(Dataset excerpts)
'''
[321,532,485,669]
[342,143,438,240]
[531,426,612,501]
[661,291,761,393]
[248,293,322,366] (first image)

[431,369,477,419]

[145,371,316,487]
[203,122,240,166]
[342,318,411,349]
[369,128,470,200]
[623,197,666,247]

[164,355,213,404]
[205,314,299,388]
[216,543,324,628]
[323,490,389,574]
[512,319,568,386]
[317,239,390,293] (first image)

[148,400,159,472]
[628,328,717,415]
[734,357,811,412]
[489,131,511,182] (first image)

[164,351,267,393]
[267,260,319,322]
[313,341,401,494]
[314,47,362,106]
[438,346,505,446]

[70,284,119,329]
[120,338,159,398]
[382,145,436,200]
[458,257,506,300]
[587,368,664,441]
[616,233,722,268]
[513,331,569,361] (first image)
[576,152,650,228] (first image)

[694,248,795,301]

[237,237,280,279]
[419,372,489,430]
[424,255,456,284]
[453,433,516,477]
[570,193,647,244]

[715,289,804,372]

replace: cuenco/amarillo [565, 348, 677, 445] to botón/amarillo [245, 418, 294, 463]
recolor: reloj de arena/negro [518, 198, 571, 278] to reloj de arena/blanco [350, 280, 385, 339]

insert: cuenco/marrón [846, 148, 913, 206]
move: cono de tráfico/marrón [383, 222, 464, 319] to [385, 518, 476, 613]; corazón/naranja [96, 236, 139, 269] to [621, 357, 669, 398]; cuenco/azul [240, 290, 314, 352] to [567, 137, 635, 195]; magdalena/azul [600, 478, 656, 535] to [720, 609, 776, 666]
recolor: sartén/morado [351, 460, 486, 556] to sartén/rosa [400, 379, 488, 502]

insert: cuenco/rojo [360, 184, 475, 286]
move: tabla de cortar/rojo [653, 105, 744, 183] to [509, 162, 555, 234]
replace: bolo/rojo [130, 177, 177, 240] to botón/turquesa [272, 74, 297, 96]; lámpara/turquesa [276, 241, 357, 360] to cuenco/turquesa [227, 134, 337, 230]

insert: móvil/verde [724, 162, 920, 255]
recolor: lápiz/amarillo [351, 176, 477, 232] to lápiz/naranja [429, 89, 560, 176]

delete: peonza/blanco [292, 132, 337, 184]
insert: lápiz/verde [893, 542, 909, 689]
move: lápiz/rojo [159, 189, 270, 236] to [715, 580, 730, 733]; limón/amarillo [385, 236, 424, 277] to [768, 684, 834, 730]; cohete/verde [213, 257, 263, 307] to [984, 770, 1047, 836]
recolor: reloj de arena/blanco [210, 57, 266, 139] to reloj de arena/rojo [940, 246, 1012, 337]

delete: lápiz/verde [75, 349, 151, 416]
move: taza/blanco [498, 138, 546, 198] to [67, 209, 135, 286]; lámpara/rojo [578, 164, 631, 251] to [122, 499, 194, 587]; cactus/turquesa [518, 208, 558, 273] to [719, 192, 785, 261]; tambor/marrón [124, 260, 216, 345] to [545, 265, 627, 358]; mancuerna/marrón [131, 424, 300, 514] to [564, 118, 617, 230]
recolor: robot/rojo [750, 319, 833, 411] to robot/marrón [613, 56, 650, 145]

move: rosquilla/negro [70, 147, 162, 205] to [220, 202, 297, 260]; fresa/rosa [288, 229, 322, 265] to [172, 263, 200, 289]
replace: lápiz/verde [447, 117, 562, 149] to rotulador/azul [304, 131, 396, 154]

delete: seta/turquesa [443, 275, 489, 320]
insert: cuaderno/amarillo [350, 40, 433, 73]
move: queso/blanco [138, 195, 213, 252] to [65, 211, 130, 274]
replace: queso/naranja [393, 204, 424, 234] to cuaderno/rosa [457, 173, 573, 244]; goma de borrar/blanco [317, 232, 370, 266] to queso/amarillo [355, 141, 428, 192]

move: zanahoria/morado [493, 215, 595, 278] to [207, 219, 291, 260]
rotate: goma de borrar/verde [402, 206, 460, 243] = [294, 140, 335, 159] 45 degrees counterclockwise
'''
Return every line from the entries above that contains the word "cuenco".

replace: cuenco/amarillo [565, 348, 677, 445] to botón/amarillo [245, 418, 294, 463]
insert: cuenco/marrón [846, 148, 913, 206]
move: cono de tráfico/marrón [383, 222, 464, 319] to [385, 518, 476, 613]; corazón/naranja [96, 236, 139, 269] to [621, 357, 669, 398]; cuenco/azul [240, 290, 314, 352] to [567, 137, 635, 195]; magdalena/azul [600, 478, 656, 535] to [720, 609, 776, 666]
insert: cuenco/rojo [360, 184, 475, 286]
replace: bolo/rojo [130, 177, 177, 240] to botón/turquesa [272, 74, 297, 96]; lámpara/turquesa [276, 241, 357, 360] to cuenco/turquesa [227, 134, 337, 230]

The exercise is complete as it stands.